# TASK PROMPT
Among the lines below, keep only those from the one containing "green 1x2 plate" through the one containing "green 1x1 tile", and reproduce them exactly.

# DATA TO PROCESS
[Start of section]

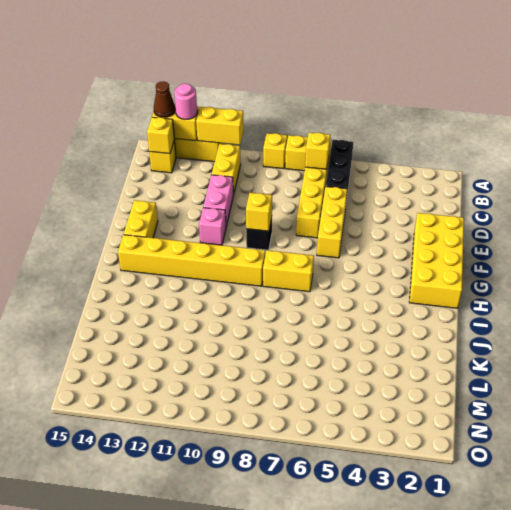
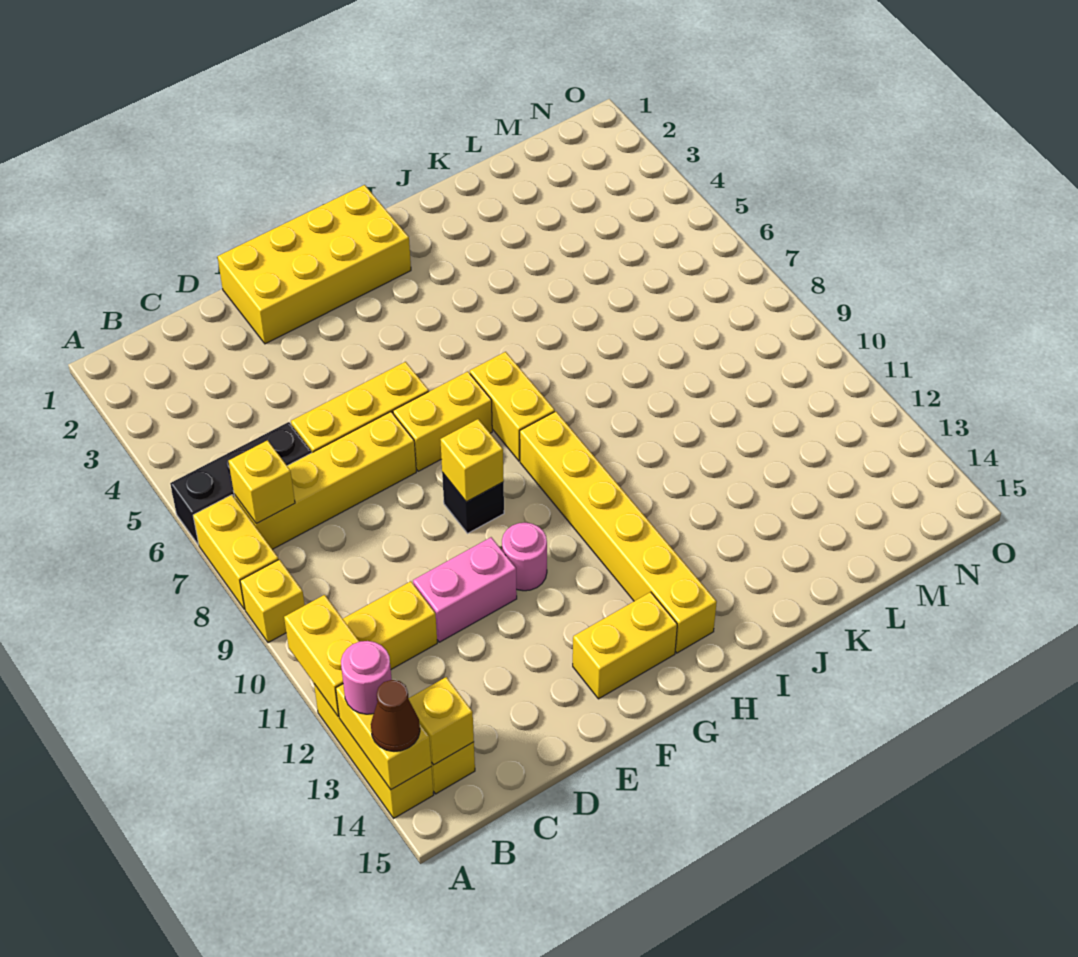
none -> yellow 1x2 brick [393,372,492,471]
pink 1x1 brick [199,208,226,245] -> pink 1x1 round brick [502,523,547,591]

[End of section]
[Start of section]

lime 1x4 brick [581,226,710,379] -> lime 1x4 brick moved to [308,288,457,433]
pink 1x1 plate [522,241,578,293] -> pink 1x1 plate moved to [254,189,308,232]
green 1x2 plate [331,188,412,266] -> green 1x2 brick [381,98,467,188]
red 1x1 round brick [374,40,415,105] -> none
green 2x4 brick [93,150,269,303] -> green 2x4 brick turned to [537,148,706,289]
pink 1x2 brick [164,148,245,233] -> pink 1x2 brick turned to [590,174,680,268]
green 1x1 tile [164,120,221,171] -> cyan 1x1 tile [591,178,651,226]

[End of section]

# EXPECTED ANSWER
green 1x2 plate [331,188,412,266] -> green 1x2 brick [381,98,467,188]
red 1x1 round brick [374,40,415,105] -> none
green 2x4 brick [93,150,269,303] -> green 2x4 brick turned to [537,148,706,289]
pink 1x2 brick [164,148,245,233] -> pink 1x2 brick turned to [590,174,680,268]
green 1x1 tile [164,120,221,171] -> cyan 1x1 tile [591,178,651,226]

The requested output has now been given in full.